- _Records provided_:
################

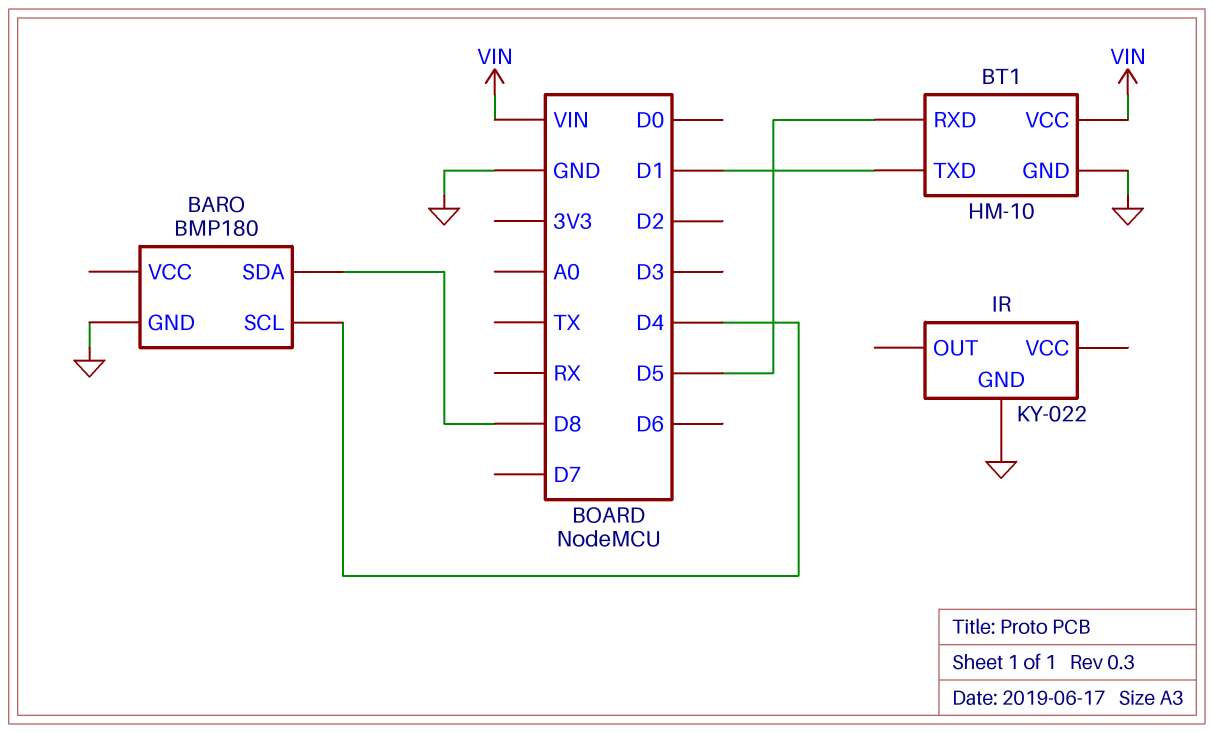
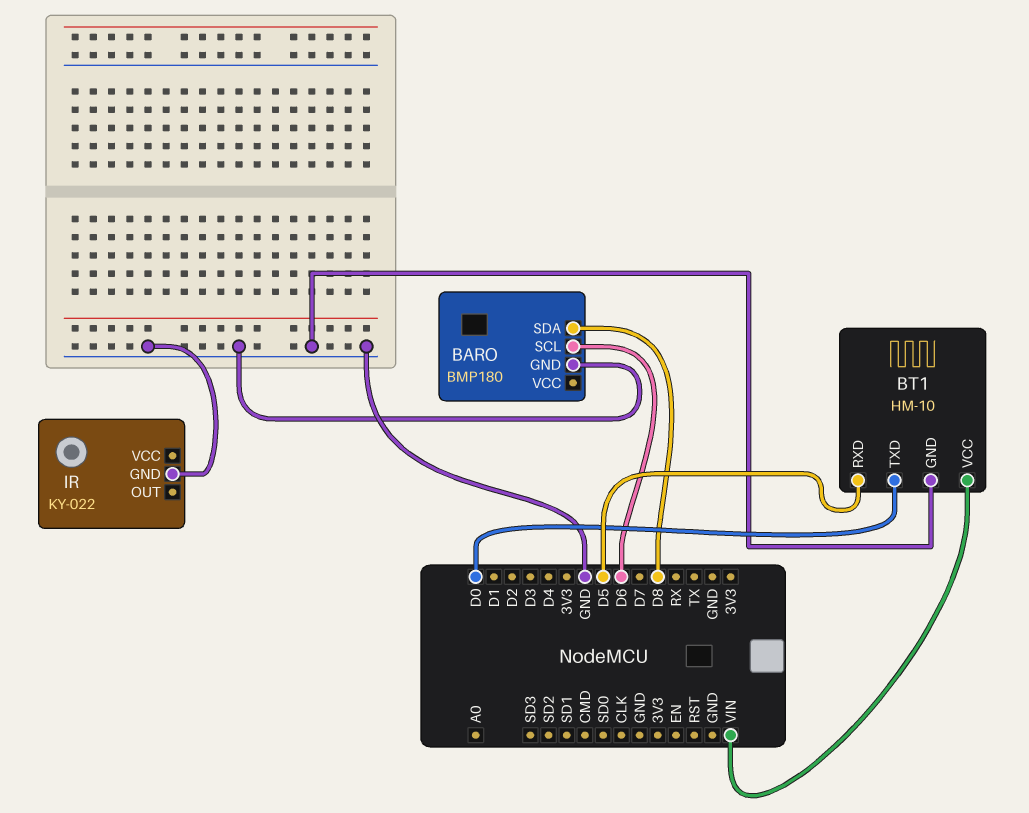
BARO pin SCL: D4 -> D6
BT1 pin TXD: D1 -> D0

################

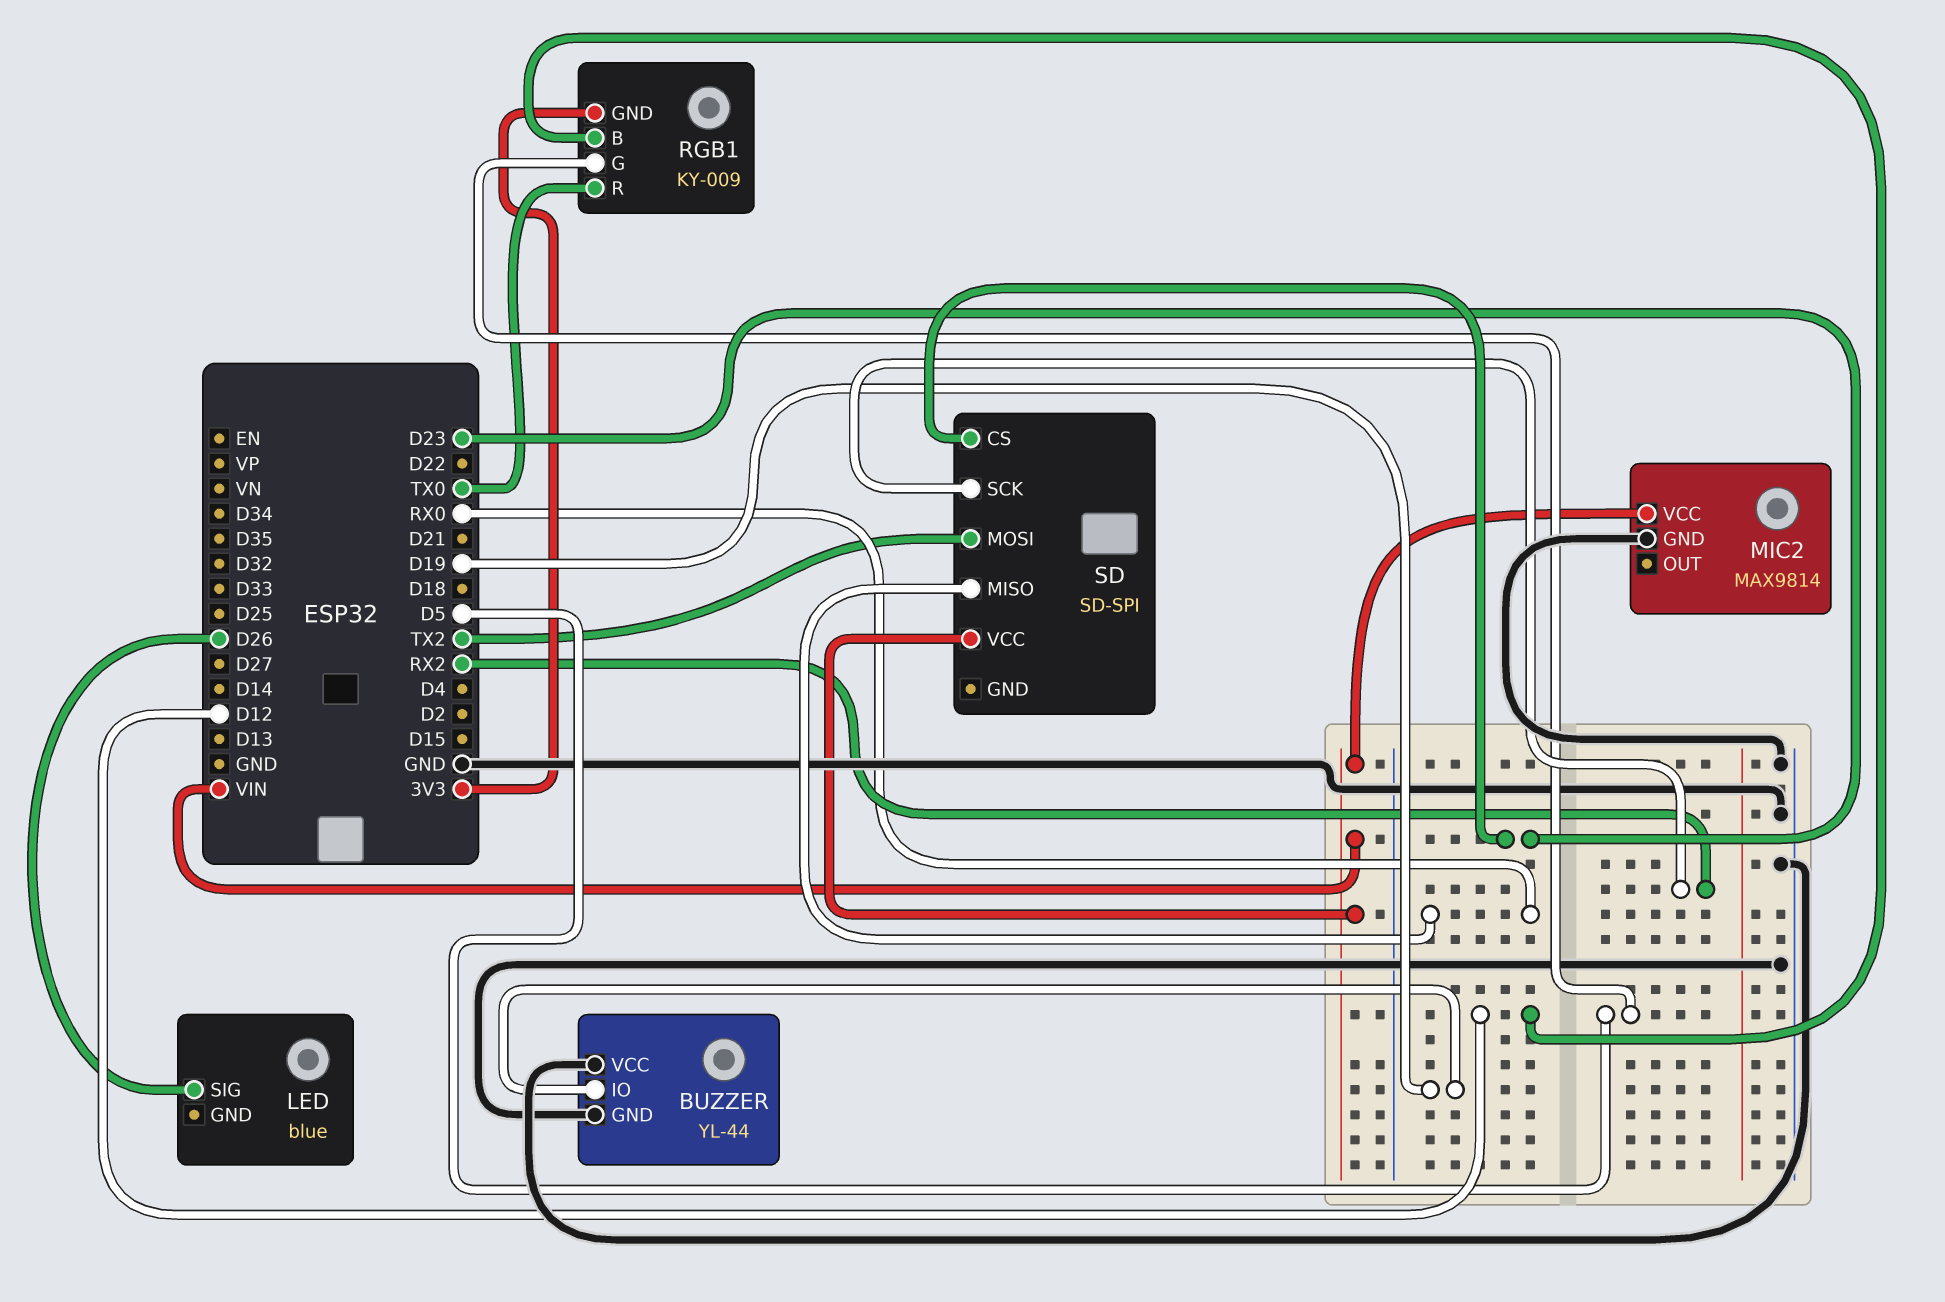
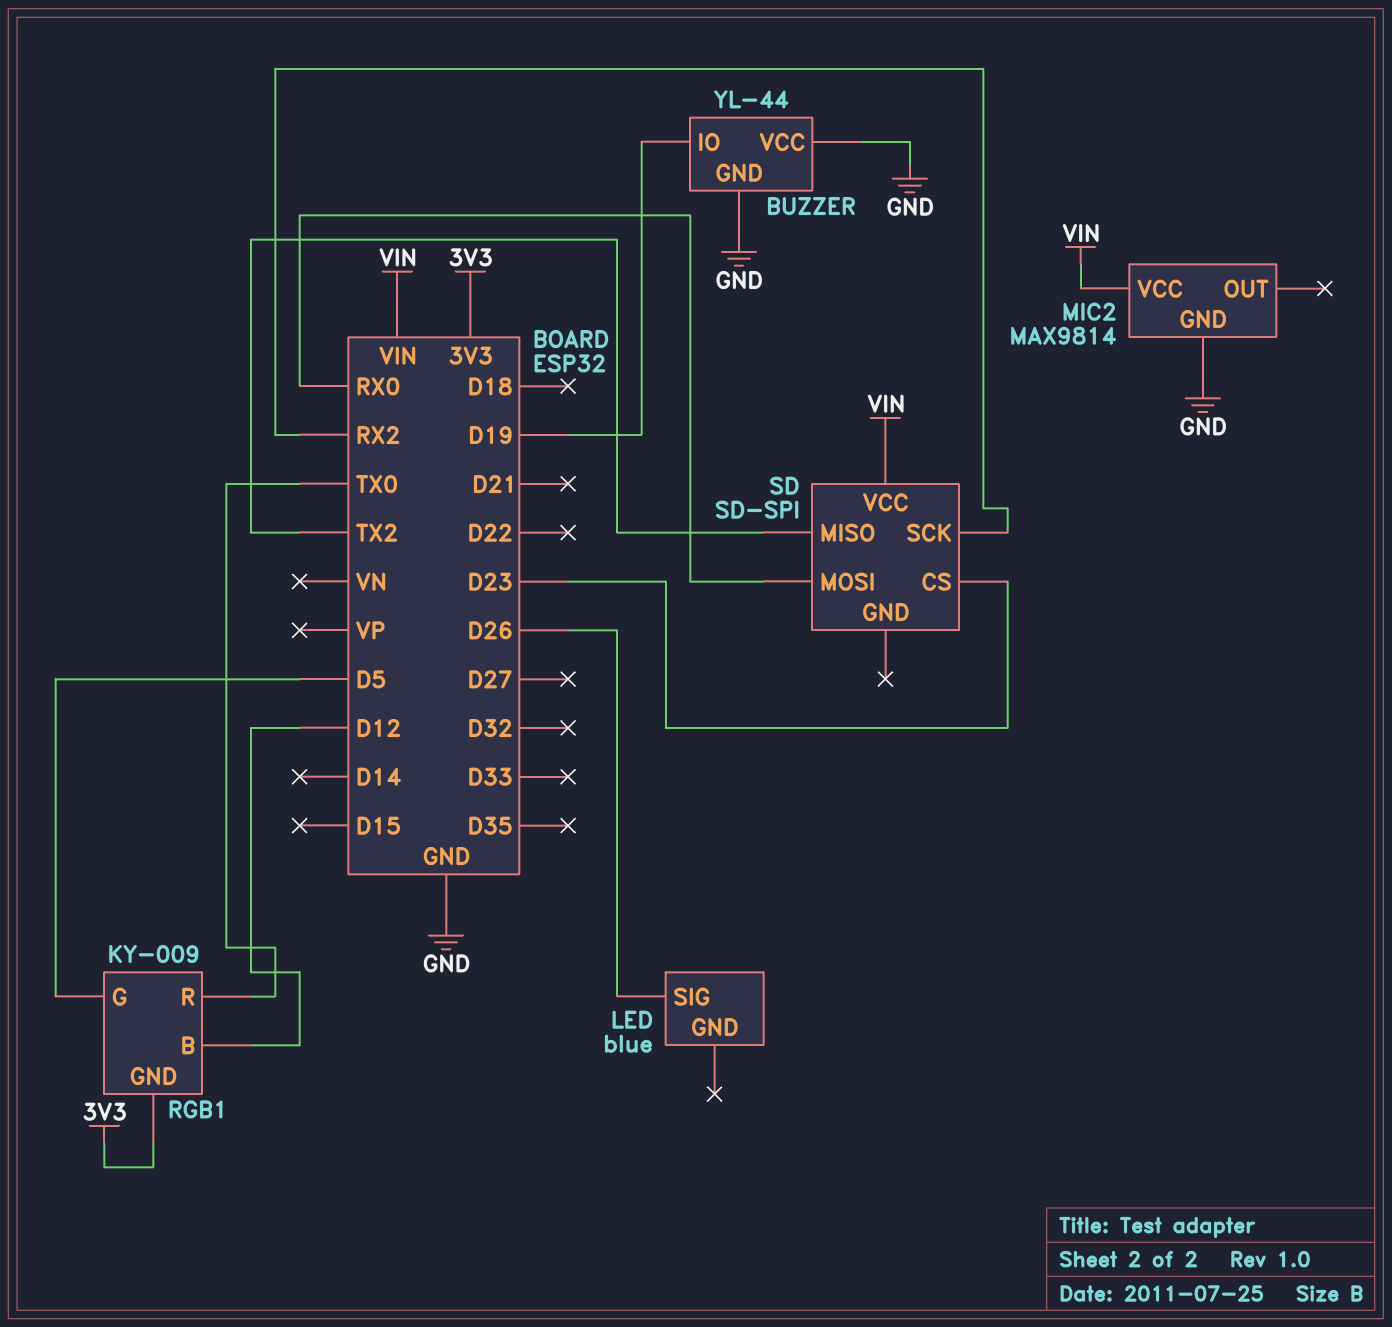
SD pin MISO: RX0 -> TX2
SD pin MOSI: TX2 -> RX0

################

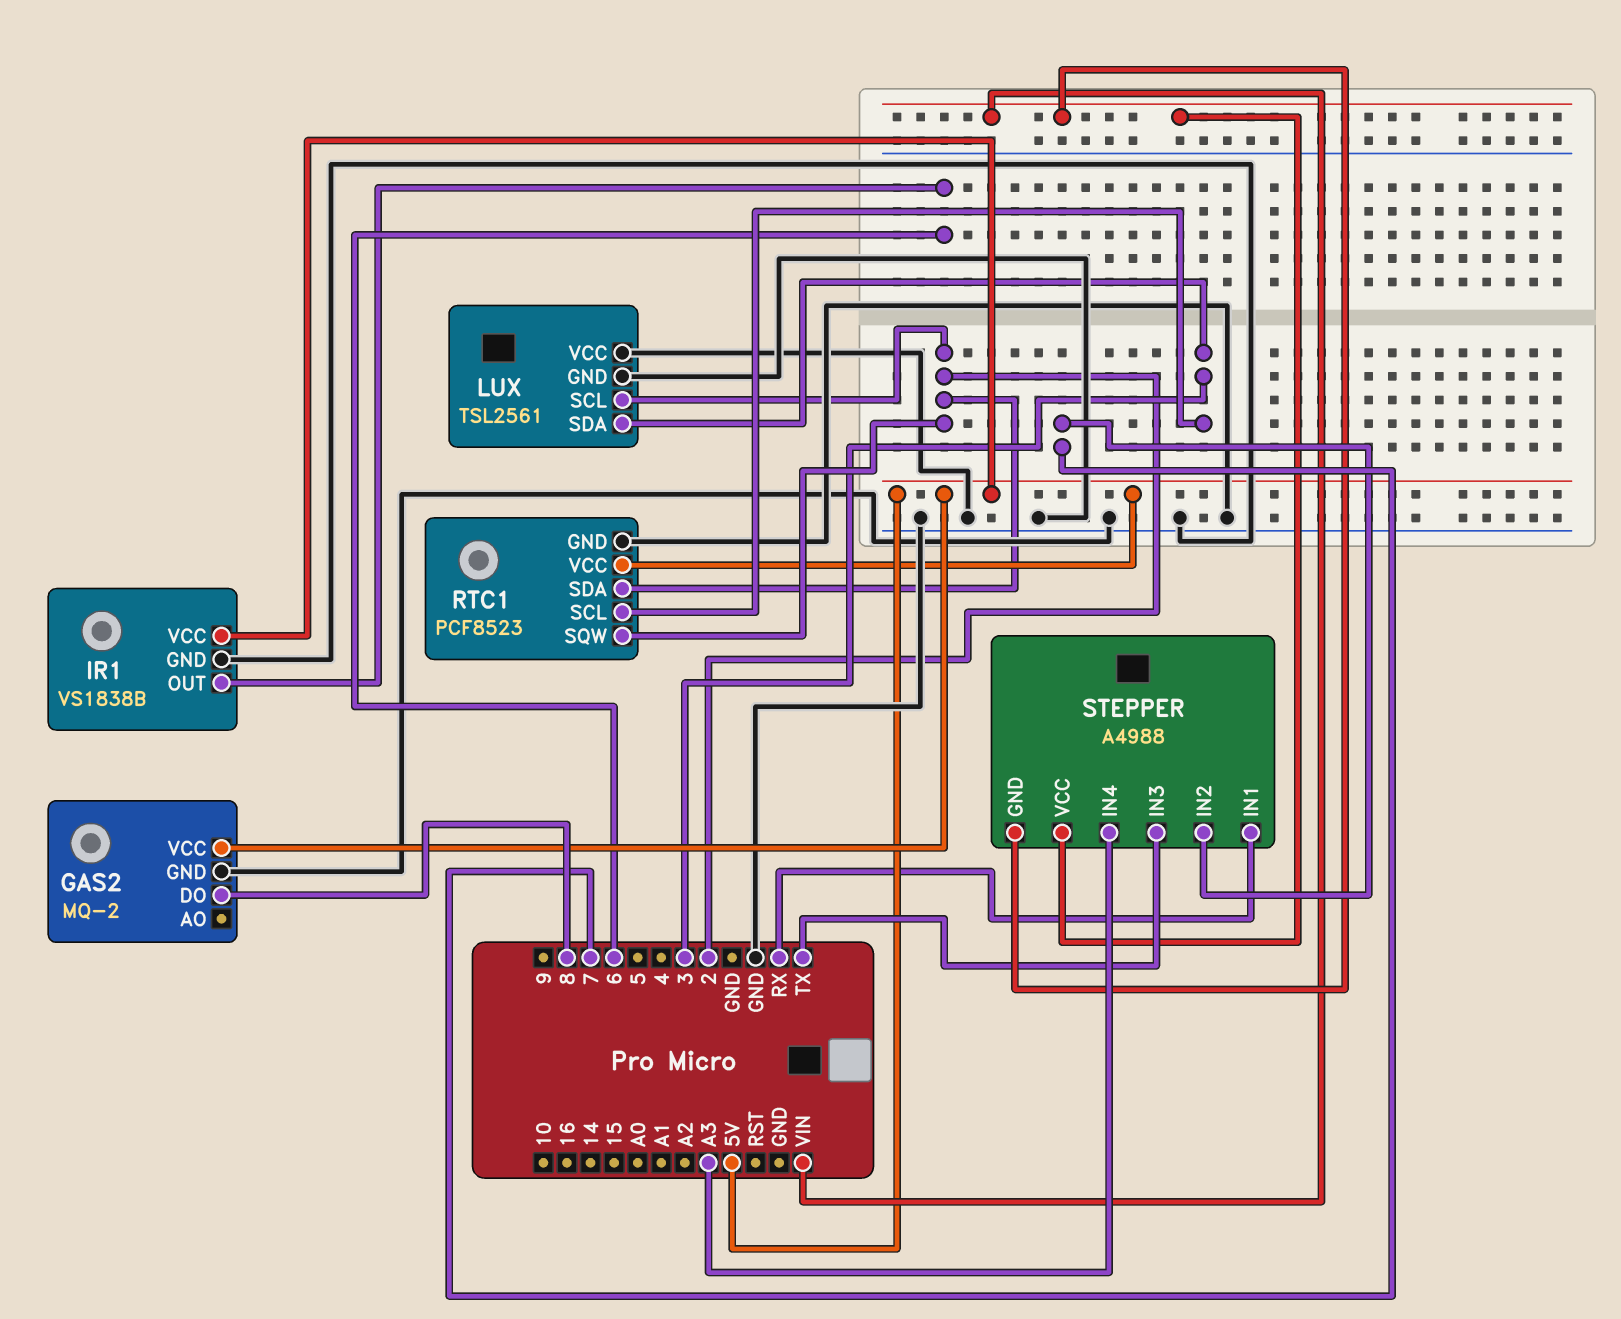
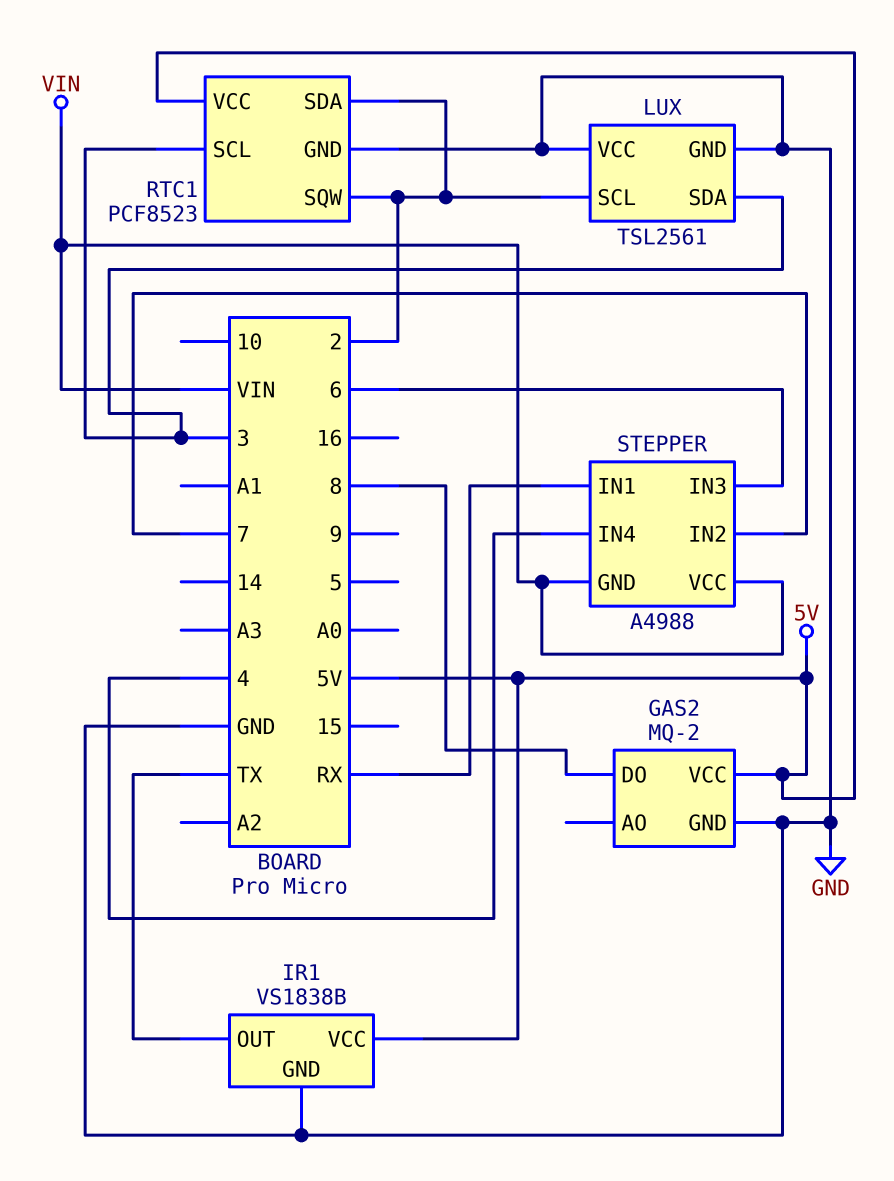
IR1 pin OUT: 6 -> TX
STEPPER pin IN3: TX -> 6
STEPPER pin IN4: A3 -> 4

################

Filter the entries and keep only the lines holding "STEPPER".

- _The answer_:
STEPPER pin IN3: TX -> 6
STEPPER pin IN4: A3 -> 4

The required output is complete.